[SUPPLIED MATERIAL — start]
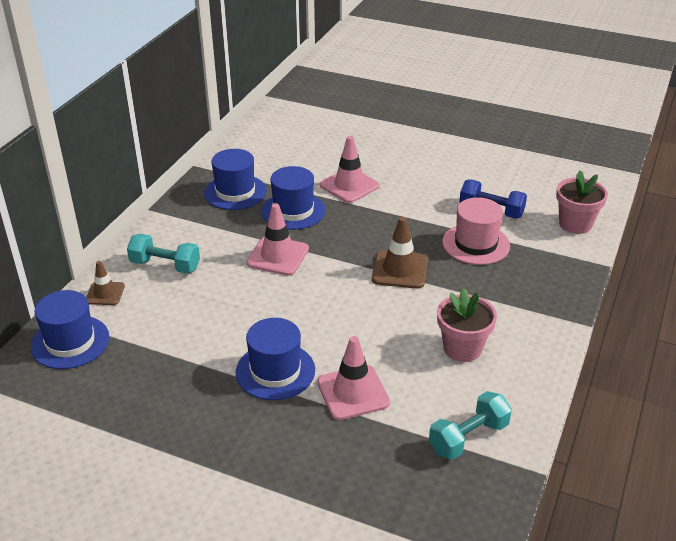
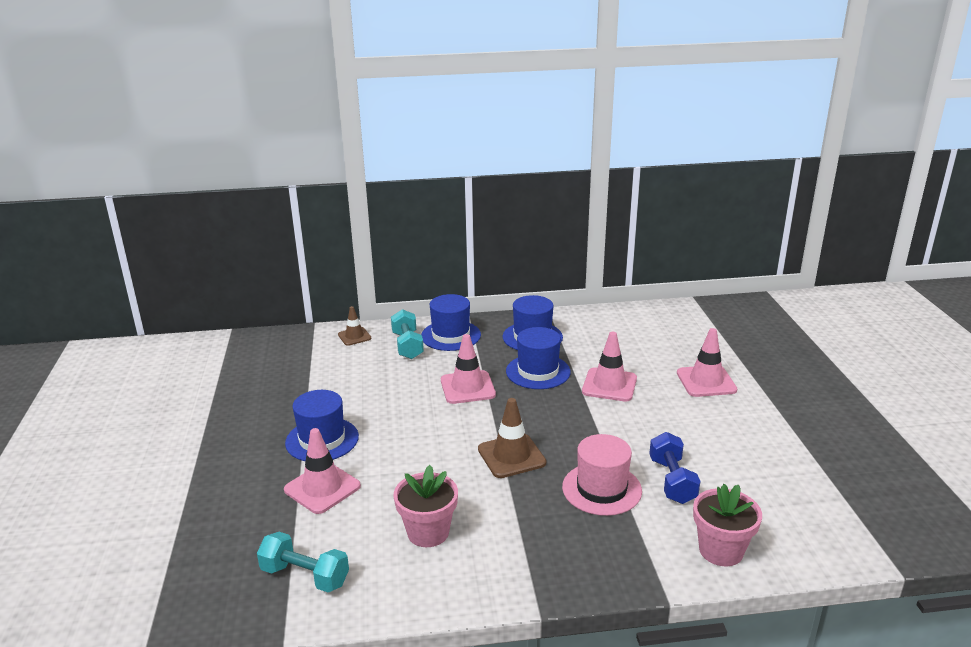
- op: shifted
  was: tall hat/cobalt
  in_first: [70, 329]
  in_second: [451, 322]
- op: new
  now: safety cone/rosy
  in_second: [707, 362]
[SUPPLIED MATERIAL — finish]
## EXERCISE REQUIREMENTS
Your reply should restate every entry exactly, with the pictures left out.

## TASK ANSWER
- op: shifted
  was: tall hat/cobalt
  in_first: [70, 329]
  in_second: [451, 322]
- op: new
  now: safety cone/rosy
  in_second: [707, 362]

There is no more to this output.